### [Assigned task]
Pick out each line of the records that includes the string "turquoise", and copy it.

Data entries
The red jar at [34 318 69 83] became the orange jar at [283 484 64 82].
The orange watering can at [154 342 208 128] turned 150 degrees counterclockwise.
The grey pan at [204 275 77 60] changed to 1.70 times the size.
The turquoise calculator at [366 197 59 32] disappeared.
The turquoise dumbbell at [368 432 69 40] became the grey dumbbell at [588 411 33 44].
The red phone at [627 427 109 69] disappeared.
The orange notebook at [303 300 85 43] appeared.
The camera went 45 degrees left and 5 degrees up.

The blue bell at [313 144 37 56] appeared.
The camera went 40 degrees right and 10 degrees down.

---

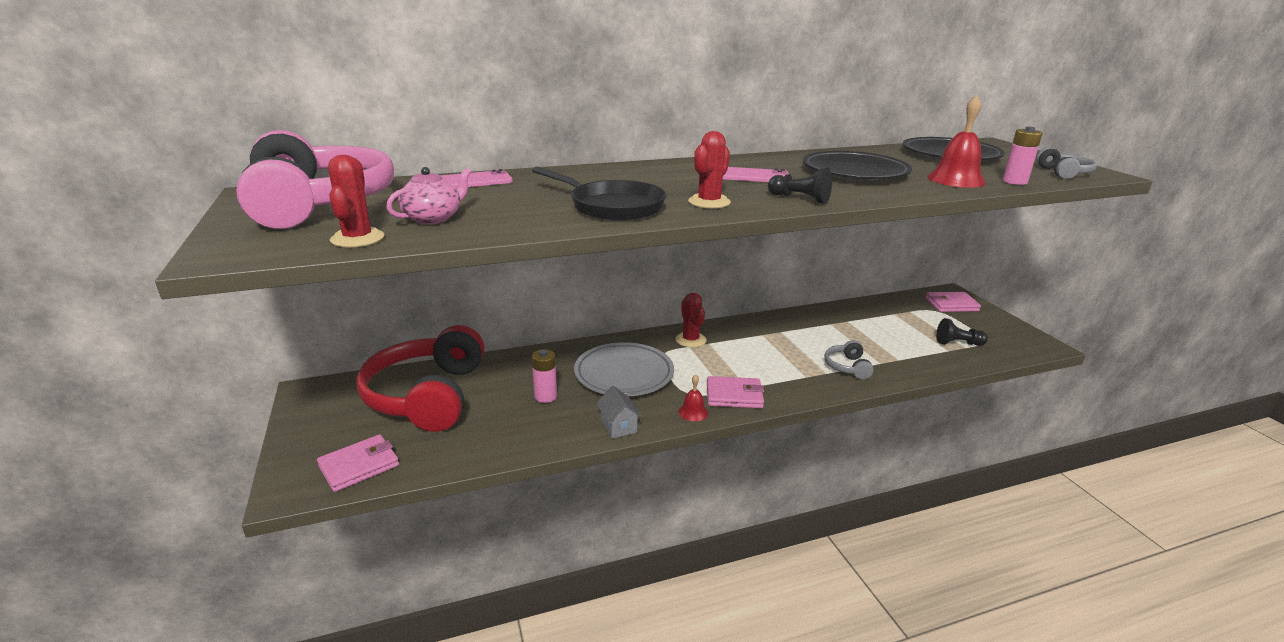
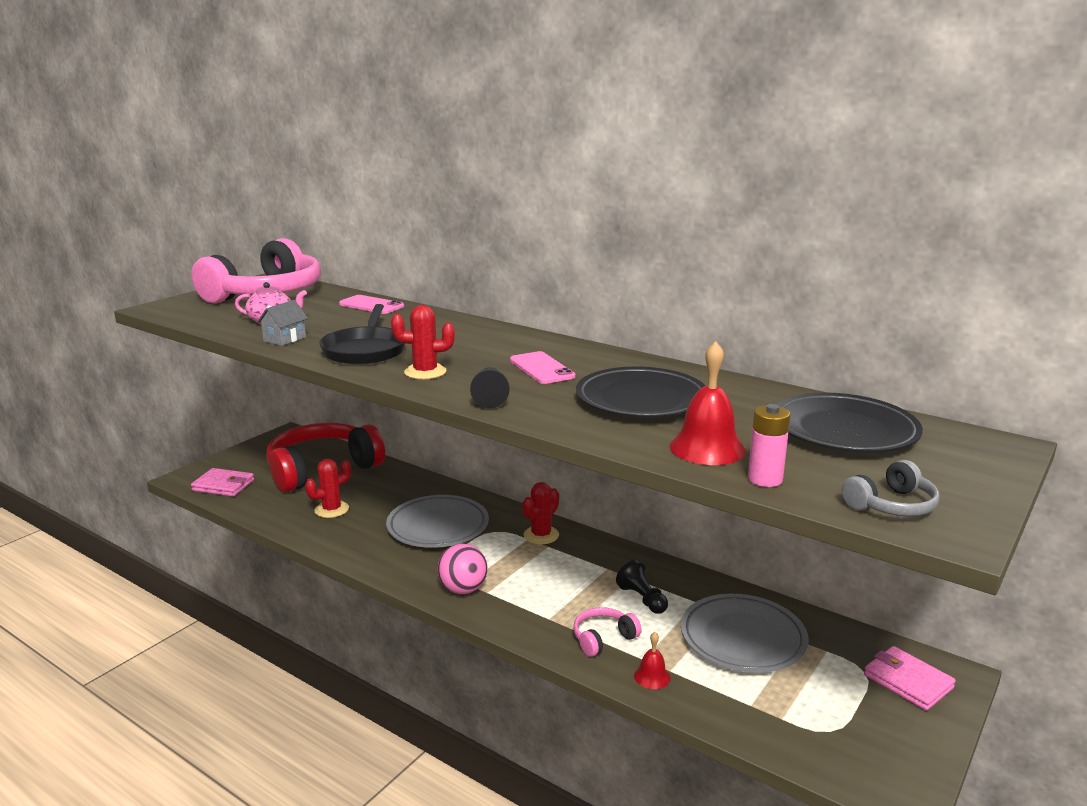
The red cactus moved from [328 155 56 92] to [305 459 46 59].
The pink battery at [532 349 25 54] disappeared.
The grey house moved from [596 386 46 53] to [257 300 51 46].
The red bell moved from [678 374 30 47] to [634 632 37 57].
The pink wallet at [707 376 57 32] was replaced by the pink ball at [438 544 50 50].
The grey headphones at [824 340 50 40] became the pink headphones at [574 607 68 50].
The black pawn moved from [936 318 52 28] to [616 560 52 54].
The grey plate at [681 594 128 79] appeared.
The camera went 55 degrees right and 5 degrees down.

### [Answer to this task]
The turquoise calculator at [366 197 59 32] disappeared.
The turquoise dumbbell at [368 432 69 40] became the grey dumbbell at [588 411 33 44].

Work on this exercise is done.